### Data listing

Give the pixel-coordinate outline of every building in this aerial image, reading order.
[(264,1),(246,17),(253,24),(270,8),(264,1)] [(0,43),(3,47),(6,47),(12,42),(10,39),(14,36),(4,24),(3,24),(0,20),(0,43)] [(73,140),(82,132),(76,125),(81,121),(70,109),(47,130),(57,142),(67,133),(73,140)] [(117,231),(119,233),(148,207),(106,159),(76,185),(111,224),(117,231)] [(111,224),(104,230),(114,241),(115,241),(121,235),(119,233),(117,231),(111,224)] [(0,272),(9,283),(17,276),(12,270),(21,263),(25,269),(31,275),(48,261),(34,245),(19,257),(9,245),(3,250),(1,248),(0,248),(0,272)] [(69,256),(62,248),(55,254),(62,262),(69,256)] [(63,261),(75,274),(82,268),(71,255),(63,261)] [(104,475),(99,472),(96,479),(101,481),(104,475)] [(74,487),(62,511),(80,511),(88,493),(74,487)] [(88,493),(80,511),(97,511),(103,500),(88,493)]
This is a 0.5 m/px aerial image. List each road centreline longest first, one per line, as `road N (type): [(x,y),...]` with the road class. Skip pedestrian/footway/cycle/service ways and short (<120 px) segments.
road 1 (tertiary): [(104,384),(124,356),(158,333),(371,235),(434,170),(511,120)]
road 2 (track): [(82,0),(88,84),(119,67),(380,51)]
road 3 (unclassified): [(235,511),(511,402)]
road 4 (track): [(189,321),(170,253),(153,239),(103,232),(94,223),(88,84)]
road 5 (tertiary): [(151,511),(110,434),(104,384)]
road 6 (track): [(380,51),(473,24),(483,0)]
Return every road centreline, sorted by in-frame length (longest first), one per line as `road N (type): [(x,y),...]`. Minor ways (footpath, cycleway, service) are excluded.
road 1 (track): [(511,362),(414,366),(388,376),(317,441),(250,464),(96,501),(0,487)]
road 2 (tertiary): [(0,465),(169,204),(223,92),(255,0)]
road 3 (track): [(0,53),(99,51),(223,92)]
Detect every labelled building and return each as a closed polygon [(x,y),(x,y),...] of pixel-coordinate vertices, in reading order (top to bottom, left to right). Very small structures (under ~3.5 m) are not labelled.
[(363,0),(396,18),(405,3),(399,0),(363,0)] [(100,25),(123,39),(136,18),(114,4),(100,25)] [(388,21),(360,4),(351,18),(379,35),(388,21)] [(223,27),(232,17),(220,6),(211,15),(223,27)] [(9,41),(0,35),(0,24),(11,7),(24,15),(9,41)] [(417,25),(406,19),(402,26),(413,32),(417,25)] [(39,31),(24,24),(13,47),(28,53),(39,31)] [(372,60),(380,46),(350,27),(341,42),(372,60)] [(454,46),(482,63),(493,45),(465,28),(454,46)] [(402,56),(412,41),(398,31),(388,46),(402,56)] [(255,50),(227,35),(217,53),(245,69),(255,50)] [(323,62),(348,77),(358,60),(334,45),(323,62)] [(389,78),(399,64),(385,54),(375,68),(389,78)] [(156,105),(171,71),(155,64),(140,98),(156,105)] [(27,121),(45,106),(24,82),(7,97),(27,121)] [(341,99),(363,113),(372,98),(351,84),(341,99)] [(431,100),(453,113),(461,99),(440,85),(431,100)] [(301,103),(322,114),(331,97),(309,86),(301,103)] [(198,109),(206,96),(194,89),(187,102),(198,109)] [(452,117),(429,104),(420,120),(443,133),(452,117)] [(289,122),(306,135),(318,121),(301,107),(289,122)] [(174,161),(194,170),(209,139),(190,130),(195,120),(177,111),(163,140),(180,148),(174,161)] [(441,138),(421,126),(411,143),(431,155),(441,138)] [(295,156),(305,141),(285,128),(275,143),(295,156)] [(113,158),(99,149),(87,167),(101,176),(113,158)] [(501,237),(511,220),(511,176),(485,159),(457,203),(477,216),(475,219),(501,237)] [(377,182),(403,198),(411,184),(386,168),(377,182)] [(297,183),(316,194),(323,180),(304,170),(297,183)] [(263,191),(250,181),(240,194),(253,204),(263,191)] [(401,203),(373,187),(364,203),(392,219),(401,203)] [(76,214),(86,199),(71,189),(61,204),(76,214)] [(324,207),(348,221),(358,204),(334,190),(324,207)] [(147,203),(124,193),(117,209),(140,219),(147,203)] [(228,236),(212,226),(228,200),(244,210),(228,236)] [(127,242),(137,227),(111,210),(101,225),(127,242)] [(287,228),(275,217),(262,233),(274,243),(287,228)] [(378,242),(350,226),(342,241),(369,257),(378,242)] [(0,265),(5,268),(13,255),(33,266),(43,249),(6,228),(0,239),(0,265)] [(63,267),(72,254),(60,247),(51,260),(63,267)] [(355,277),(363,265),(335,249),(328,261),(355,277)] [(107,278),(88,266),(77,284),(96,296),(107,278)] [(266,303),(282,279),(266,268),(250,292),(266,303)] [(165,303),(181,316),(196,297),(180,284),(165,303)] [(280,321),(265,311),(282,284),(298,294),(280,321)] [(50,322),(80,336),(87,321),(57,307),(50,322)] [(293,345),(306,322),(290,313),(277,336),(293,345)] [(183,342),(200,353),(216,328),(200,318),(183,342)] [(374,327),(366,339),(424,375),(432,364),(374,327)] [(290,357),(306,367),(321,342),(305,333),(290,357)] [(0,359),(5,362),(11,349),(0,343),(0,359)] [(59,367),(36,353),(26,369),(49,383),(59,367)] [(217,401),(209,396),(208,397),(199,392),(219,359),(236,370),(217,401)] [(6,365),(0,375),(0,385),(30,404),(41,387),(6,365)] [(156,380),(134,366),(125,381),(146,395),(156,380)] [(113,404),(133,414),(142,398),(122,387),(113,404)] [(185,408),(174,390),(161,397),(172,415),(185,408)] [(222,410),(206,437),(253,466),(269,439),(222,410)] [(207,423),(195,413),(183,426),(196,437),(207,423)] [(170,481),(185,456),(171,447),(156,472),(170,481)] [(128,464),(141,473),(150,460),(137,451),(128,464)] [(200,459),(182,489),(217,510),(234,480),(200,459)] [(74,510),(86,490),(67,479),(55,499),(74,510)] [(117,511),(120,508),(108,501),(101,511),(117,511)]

### WHAT IS ASKED
Pull out each line of the listing above that contains the word "image", and copy those lines unchanged.

### ANSWER BELOW
Give the pixel-coordinate outline of every building in this aerial image, reading order.
This is a 0.5 m/px aerial image. List each road centreline longest first, one per line, as `road N (type): [(x,y),...]` with the road class. Skip pedestrian/footway/cycle/service ways and short (<120 px) segments.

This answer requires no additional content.